%%
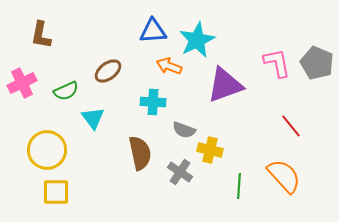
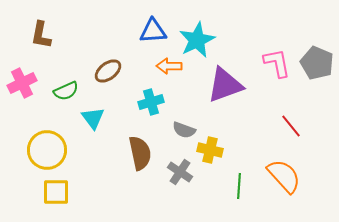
orange arrow: rotated 20 degrees counterclockwise
cyan cross: moved 2 px left; rotated 20 degrees counterclockwise
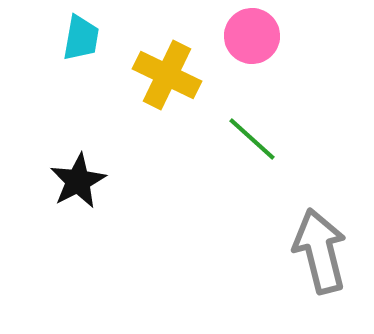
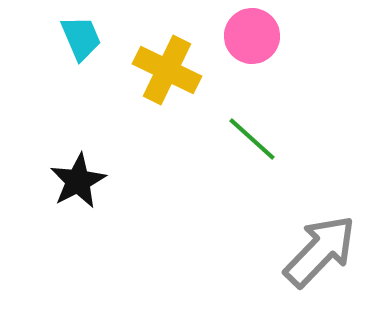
cyan trapezoid: rotated 33 degrees counterclockwise
yellow cross: moved 5 px up
gray arrow: rotated 58 degrees clockwise
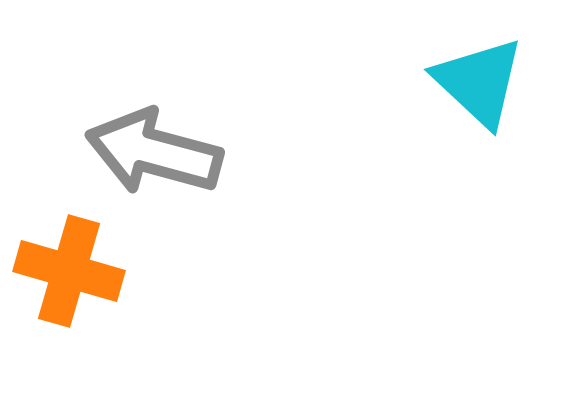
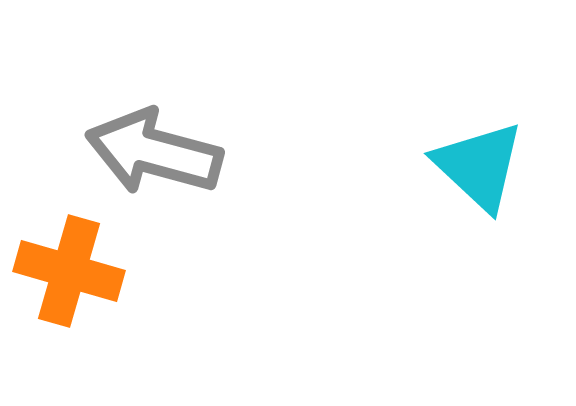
cyan triangle: moved 84 px down
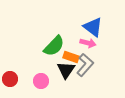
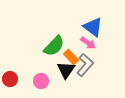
pink arrow: rotated 21 degrees clockwise
orange rectangle: rotated 28 degrees clockwise
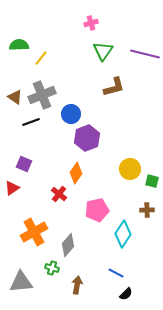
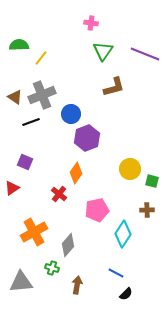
pink cross: rotated 24 degrees clockwise
purple line: rotated 8 degrees clockwise
purple square: moved 1 px right, 2 px up
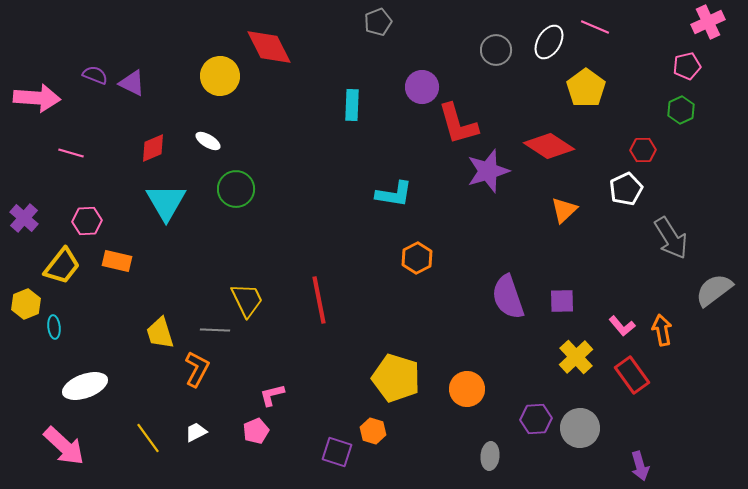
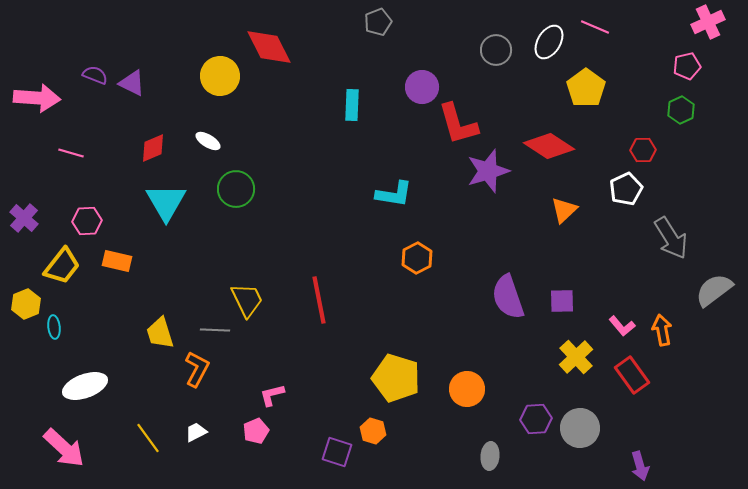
pink arrow at (64, 446): moved 2 px down
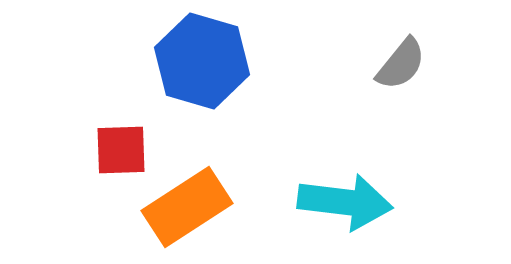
%%
--- GOAL OF THE EXERCISE ---
An acceptable answer consists of the lines above from the one holding "pink cross: rotated 24 degrees clockwise" to the end of the data, repeated exactly and containing no pictures.

--- THE COMPLETED TASK ---
pink cross: rotated 24 degrees clockwise
purple line: rotated 8 degrees clockwise
purple square: moved 1 px right, 2 px up
pink arrow at (64, 446): moved 2 px down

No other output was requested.